#### Prompt:
When you reach the line containing "(390, 444) = (719, 318): yellow" in the data below, begin returning lines exactly as written, and stop once the line containing "(460, 371) = (277, 277): grey candle -> none" has been returned.

[Scene difference descriptions]
= Beginning of Section =

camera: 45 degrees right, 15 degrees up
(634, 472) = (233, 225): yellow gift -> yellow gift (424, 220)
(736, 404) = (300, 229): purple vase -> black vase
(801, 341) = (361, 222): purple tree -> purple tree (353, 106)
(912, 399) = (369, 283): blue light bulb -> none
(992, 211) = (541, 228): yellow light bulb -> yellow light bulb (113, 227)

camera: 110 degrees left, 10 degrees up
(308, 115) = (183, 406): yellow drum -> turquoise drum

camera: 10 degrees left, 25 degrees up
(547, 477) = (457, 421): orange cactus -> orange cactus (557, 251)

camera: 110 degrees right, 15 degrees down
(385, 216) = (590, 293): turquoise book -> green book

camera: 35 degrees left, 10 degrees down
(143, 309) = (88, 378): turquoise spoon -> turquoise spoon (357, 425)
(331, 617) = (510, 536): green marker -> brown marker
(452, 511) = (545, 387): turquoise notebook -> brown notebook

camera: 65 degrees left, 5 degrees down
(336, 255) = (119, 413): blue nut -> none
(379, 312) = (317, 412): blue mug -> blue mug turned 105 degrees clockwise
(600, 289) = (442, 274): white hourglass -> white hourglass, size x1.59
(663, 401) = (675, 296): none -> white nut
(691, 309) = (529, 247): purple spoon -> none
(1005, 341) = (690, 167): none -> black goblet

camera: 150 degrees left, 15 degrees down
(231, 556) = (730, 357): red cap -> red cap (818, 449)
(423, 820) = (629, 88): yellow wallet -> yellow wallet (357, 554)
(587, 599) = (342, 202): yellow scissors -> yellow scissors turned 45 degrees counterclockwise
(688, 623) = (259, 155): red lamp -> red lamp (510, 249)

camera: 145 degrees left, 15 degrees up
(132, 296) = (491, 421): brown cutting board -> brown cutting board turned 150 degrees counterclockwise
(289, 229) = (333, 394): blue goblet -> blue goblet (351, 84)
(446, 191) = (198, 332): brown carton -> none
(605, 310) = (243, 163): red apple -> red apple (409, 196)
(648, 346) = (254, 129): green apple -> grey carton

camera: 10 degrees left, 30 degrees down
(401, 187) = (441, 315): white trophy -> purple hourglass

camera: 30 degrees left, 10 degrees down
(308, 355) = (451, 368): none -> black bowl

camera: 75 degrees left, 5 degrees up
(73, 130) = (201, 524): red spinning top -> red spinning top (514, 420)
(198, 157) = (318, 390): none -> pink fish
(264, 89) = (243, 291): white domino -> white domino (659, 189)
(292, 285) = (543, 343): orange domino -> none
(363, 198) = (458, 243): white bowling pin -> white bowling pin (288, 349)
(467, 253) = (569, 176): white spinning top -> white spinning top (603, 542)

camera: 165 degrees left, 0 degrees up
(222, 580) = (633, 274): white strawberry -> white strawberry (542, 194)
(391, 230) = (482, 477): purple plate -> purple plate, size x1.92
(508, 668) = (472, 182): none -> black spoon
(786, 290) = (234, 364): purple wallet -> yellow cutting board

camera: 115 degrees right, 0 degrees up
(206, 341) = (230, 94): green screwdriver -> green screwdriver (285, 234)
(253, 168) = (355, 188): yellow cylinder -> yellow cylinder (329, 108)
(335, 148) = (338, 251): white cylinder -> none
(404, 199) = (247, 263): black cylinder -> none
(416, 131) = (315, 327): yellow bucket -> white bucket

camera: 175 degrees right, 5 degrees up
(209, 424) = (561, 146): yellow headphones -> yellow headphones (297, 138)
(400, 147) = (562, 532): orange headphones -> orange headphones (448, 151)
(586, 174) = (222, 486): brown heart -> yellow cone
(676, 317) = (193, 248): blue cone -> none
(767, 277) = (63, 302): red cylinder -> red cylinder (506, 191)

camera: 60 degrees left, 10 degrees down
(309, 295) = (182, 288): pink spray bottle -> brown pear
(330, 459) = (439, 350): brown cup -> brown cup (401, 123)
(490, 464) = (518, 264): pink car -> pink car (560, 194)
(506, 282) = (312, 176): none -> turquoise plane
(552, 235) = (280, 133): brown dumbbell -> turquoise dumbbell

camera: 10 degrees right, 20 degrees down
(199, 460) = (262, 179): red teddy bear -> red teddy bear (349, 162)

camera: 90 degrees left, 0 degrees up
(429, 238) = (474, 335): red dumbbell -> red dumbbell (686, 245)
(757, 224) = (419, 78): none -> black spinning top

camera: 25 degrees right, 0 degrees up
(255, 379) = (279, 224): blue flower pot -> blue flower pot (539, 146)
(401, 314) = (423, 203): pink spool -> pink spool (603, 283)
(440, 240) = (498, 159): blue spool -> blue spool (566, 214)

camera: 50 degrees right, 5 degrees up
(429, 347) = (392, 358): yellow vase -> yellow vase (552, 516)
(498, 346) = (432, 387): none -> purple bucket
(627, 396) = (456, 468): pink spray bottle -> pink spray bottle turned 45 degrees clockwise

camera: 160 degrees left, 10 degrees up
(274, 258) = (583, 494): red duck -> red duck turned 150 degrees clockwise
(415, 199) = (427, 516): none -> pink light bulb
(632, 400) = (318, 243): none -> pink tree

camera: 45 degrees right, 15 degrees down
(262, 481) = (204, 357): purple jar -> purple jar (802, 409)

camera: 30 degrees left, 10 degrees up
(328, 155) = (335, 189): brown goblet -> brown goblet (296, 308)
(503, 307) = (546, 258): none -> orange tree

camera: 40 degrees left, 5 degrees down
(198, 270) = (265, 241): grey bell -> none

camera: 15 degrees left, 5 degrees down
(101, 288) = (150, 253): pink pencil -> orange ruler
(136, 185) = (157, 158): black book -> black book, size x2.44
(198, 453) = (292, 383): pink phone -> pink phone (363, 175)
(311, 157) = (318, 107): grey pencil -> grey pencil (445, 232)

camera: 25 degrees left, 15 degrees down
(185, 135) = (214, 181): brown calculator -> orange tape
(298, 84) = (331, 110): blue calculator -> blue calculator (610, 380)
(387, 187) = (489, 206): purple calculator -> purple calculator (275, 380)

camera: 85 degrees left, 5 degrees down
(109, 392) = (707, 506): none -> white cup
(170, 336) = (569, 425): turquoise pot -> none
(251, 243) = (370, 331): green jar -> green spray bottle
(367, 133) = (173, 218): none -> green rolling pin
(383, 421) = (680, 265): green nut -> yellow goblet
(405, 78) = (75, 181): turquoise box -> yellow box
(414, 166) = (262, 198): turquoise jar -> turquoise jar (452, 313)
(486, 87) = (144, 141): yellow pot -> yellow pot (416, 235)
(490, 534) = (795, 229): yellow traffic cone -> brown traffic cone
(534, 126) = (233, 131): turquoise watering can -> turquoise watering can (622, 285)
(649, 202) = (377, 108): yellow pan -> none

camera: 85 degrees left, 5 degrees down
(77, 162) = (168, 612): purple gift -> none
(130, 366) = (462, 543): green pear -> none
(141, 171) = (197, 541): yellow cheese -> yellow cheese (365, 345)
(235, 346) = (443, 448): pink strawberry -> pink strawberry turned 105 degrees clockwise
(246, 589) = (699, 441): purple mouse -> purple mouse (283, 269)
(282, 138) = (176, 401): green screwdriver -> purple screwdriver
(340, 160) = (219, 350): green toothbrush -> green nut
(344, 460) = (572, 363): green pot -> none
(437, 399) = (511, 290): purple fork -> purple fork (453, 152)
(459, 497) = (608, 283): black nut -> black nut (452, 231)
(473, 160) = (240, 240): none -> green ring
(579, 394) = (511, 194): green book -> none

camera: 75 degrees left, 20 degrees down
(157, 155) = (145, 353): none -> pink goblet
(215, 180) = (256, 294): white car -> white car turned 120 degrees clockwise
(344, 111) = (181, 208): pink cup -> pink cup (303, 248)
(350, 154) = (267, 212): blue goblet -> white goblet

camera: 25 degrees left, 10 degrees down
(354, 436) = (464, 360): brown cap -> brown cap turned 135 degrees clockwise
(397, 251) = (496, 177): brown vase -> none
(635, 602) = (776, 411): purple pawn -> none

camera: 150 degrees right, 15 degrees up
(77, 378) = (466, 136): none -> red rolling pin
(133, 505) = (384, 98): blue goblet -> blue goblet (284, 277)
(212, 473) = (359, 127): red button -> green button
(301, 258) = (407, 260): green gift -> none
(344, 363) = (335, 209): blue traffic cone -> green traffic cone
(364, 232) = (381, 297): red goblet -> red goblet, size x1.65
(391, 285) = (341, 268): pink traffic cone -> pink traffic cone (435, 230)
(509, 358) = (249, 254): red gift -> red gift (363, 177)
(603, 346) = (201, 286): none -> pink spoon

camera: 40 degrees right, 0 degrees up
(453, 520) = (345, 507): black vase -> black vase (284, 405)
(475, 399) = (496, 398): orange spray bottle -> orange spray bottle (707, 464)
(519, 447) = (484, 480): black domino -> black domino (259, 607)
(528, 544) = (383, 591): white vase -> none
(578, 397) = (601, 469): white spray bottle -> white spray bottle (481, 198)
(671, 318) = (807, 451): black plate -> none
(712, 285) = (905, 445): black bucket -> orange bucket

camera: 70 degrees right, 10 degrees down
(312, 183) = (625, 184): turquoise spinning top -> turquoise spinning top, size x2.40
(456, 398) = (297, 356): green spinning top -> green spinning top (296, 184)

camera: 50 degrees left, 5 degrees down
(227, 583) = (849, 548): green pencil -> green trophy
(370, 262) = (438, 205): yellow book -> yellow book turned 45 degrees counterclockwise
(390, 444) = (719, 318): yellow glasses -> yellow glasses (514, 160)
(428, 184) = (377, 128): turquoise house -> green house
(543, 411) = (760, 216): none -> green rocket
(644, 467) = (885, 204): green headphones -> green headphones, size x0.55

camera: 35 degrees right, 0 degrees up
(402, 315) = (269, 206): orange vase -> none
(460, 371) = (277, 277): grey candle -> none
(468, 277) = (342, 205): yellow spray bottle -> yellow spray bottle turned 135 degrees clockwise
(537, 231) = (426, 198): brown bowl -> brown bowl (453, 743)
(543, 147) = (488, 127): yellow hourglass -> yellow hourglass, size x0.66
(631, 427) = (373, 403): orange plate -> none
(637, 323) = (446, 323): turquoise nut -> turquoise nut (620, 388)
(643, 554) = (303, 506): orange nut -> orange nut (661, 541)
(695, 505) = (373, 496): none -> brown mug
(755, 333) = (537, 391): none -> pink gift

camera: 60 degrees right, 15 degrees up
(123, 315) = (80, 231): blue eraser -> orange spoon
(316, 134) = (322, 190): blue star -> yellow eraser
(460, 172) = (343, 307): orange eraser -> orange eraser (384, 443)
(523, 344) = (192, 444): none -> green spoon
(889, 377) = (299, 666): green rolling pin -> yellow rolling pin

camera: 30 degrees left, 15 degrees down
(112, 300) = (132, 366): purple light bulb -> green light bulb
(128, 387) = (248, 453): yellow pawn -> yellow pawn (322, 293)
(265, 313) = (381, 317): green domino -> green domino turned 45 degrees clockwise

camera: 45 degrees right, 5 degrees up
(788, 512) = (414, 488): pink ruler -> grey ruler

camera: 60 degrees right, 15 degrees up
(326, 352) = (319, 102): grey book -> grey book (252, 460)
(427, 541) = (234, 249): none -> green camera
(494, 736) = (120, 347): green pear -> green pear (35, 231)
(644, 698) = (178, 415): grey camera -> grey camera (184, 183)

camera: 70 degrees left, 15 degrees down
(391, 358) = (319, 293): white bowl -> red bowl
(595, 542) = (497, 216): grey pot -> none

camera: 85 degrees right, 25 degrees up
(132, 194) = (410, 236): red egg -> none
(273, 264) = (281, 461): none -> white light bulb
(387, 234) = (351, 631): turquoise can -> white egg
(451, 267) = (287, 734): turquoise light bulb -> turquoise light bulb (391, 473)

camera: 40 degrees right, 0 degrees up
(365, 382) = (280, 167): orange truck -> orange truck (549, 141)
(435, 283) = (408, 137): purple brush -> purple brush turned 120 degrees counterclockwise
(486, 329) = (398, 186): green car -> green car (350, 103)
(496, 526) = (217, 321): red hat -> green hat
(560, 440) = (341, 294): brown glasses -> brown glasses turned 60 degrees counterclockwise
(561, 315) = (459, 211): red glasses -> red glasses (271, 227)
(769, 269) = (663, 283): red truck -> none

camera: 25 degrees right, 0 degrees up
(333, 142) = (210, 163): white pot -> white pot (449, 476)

= End of Section =

#### Result for this task:
(390, 444) = (719, 318): yellow glasses -> yellow glasses (514, 160)
(428, 184) = (377, 128): turquoise house -> green house
(543, 411) = (760, 216): none -> green rocket
(644, 467) = (885, 204): green headphones -> green headphones, size x0.55

camera: 35 degrees right, 0 degrees up
(402, 315) = (269, 206): orange vase -> none
(460, 371) = (277, 277): grey candle -> none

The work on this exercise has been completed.